Collected data:
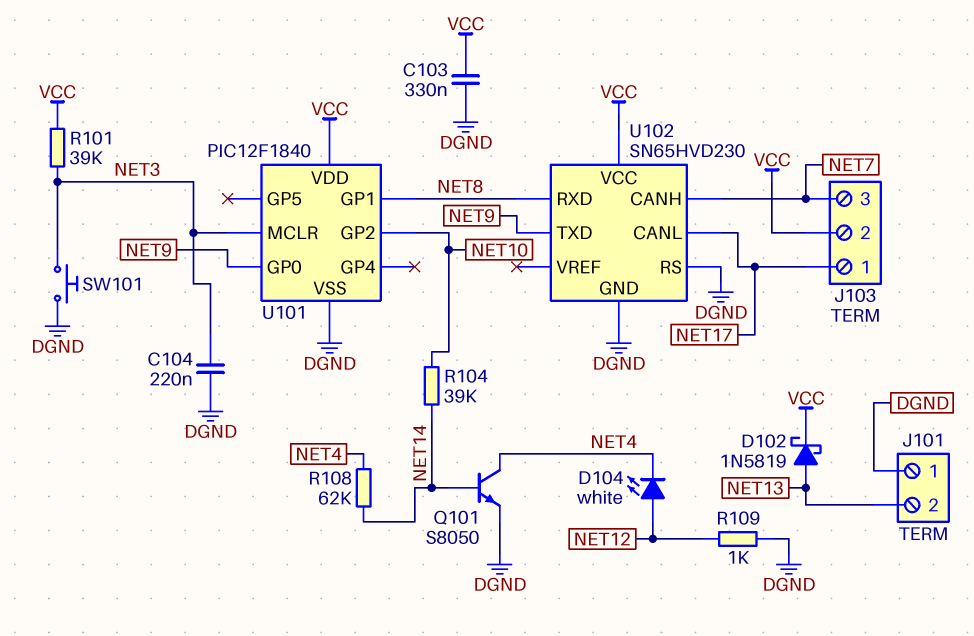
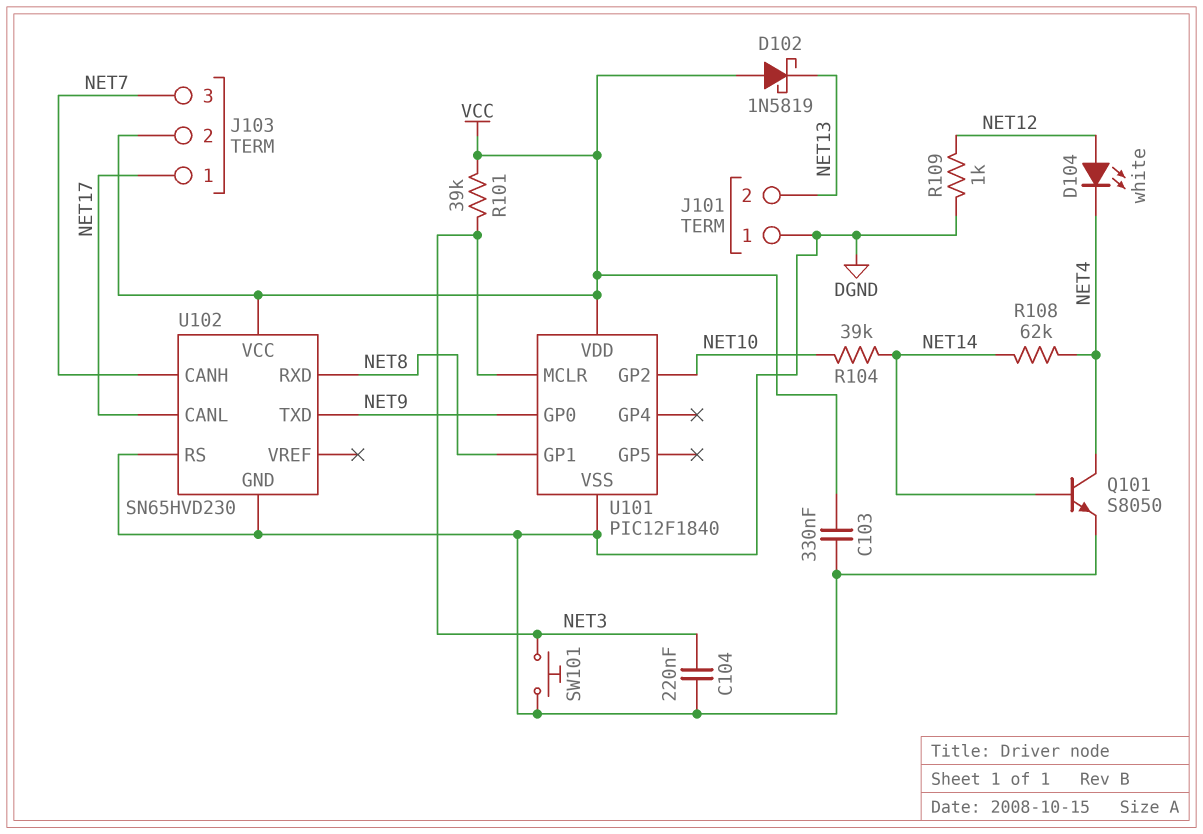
D102: schottky 1N5819 (A NET13, K VCC) -> schottky 1N5819 (A VCC, K NET13)

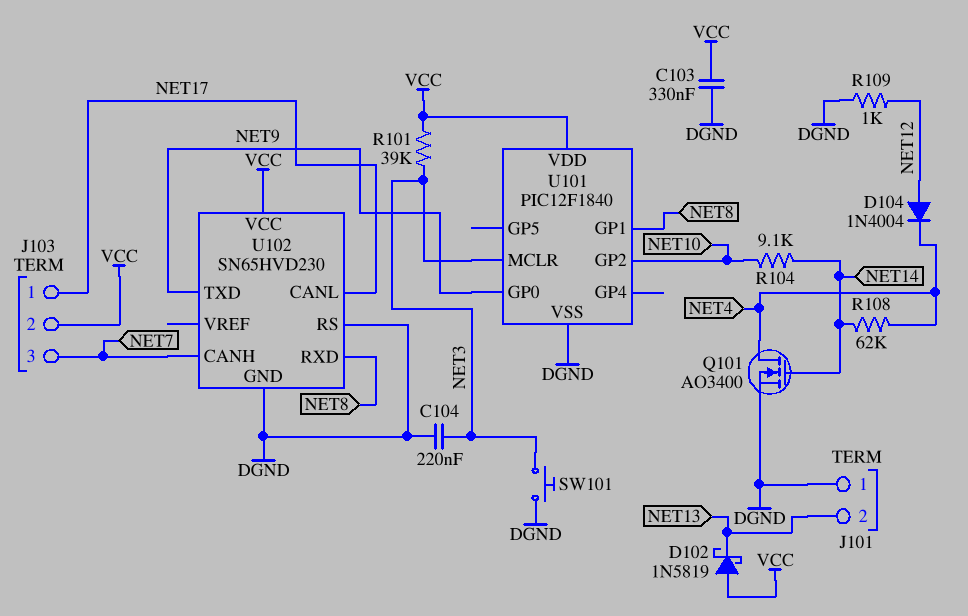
D104: LED white (A NET12, K NET4) -> diode 1N4004 (A NET12, K NET4)
Q101: NPN S8050 (B NET14, C NET4, E DGND) -> NMOS AO3400 (G NET14, D NET4, S DGND)
R104: 39k (NET10, NET14) -> 9.1k (NET10, NET14)

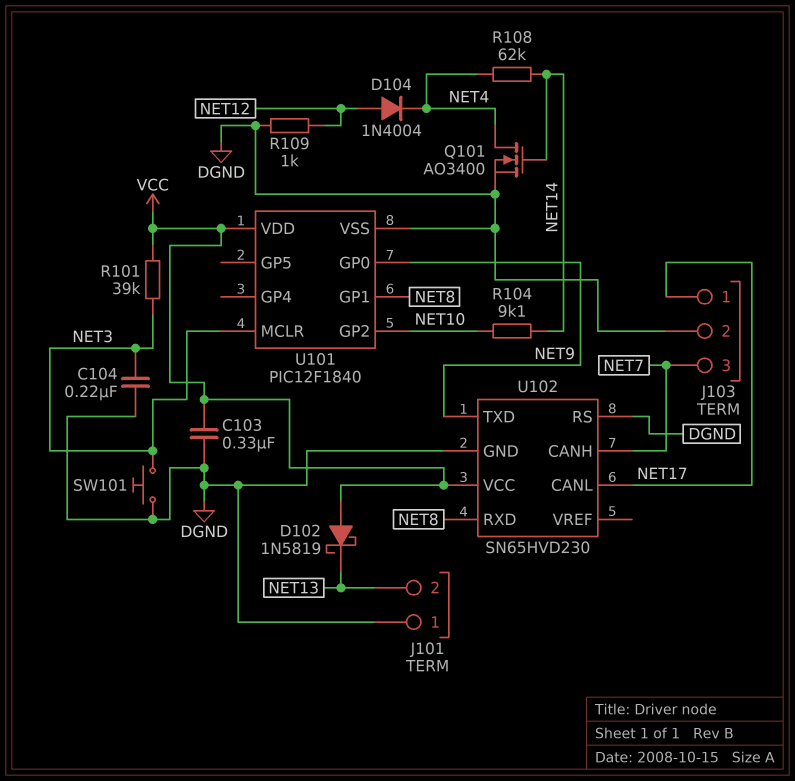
J103 pin 2: VCC -> DGND

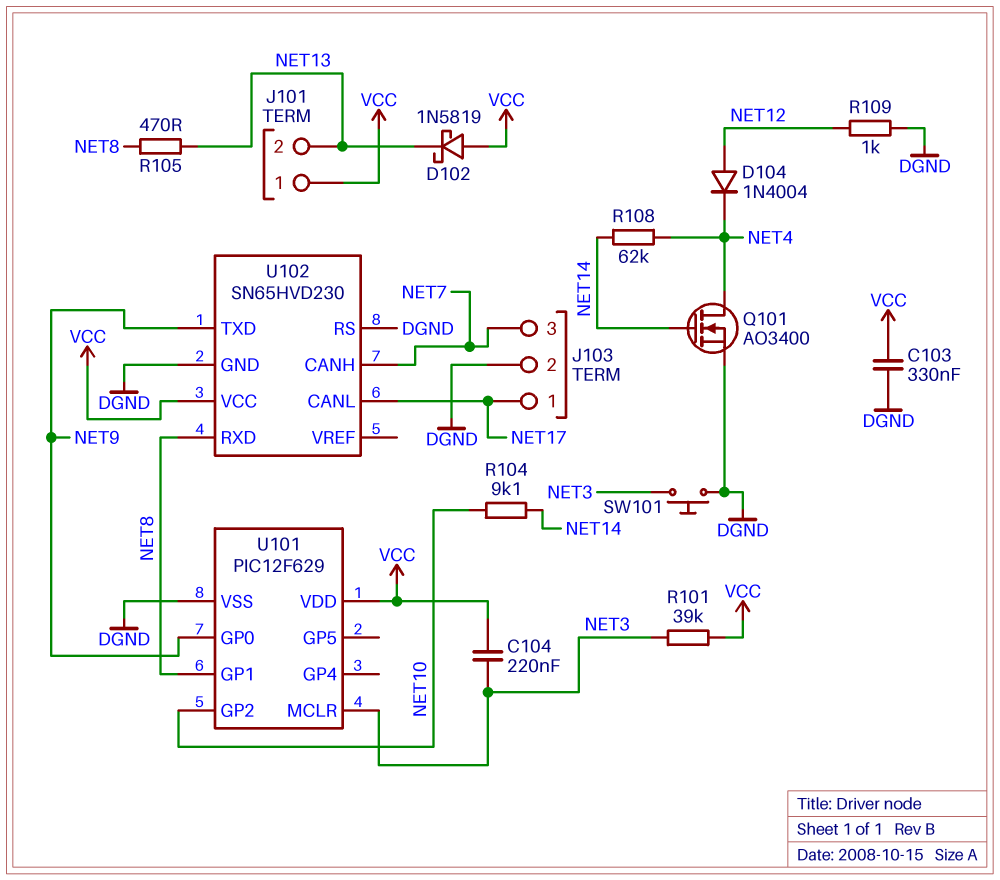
C104: 220nF (DGND, NET3) -> 220nF (NET3, VCC)
J101 pin 1: DGND -> VCC
R105: none -> 470 (NET8, NET13)
U101: PIC12F1840 -> PIC12F629

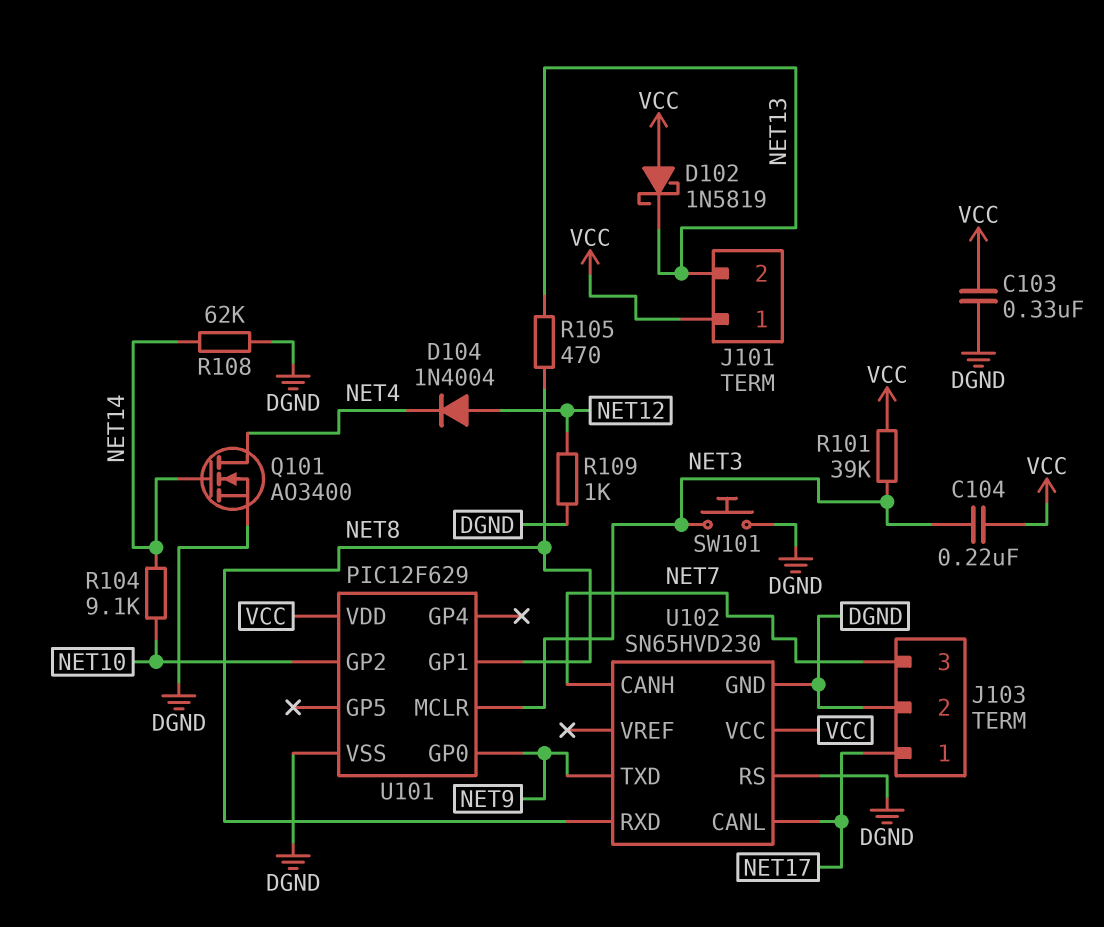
R108: 62k (NET4, NET14) -> 62k (DGND, NET14)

What to produce: Of all the lines above, count the ones that include the string "DGND" and give the number alone.

Solution for this task: 5